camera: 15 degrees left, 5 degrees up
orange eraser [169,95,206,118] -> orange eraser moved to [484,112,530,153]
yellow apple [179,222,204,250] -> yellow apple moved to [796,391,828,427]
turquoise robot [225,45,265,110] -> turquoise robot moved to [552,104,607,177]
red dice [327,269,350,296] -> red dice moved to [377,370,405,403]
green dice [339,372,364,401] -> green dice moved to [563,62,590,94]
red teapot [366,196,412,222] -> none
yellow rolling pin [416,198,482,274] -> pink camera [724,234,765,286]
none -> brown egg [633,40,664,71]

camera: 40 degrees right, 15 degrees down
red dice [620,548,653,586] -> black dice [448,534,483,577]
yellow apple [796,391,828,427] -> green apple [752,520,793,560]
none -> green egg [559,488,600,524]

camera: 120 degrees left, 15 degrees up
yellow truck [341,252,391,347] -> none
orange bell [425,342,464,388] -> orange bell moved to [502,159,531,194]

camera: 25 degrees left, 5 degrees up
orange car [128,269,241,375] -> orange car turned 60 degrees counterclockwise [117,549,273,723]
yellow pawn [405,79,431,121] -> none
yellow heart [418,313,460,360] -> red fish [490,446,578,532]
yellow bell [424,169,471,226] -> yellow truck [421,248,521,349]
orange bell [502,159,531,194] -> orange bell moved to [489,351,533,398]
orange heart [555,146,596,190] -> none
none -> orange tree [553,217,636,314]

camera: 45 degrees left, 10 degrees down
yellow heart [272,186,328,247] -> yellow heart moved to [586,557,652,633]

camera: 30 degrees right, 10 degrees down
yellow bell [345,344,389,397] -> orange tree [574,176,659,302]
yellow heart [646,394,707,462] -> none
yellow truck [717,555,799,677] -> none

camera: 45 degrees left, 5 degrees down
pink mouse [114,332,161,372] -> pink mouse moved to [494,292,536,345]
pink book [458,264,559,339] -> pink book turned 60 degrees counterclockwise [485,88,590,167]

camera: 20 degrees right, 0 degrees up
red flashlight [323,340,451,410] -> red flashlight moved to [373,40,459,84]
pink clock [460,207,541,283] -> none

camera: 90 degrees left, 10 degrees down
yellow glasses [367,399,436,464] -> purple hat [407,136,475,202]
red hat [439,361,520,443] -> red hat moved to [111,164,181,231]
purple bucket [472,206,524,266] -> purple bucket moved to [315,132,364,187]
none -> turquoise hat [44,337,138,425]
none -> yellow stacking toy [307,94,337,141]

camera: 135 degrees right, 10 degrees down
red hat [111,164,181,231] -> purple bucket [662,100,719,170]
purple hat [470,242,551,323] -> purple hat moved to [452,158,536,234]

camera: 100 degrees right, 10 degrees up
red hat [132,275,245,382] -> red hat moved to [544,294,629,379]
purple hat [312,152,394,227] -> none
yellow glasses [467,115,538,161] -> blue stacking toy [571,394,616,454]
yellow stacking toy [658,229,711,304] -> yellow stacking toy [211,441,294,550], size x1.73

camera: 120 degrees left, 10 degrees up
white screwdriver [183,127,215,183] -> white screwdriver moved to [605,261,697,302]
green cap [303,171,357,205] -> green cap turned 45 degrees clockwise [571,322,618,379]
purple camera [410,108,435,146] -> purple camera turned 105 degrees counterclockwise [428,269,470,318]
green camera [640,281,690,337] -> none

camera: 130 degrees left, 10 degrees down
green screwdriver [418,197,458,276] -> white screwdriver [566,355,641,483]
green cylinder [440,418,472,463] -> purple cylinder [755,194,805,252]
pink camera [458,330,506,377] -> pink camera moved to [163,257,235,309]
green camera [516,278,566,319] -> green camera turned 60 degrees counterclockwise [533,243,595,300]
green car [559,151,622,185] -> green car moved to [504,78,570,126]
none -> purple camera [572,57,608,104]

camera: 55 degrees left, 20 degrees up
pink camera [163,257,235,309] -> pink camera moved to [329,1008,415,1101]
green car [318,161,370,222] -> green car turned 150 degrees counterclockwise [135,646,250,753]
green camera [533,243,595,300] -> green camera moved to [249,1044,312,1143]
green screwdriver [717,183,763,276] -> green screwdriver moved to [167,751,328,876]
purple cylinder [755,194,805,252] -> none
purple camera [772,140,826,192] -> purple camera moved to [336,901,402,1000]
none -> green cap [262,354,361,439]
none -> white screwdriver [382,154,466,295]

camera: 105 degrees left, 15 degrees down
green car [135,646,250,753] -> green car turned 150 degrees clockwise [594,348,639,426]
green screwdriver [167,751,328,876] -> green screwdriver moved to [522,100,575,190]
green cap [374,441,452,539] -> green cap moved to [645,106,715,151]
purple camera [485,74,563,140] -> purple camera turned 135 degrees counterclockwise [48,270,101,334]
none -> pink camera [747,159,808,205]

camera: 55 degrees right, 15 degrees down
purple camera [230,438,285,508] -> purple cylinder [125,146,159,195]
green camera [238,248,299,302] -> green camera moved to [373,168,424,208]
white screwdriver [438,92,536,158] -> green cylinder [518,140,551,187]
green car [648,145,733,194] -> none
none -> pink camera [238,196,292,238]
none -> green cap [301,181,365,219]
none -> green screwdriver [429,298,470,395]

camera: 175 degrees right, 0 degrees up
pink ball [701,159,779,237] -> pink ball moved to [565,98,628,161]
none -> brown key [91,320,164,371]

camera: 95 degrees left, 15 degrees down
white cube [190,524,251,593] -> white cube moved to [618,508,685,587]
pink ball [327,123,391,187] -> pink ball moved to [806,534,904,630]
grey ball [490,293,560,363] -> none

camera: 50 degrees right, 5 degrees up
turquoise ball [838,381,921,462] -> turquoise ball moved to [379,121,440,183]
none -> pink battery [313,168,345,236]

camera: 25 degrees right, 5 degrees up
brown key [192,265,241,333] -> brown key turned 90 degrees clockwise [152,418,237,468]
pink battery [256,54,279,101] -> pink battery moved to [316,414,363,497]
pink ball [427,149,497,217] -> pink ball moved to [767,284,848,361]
● ● ● ●
Your objective
Gather up every line in the data above that contains the word "bell", copying each one.

Exercise solution
orange bell [425,342,464,388] -> orange bell moved to [502,159,531,194]
yellow bell [424,169,471,226] -> yellow truck [421,248,521,349]
orange bell [502,159,531,194] -> orange bell moved to [489,351,533,398]
yellow bell [345,344,389,397] -> orange tree [574,176,659,302]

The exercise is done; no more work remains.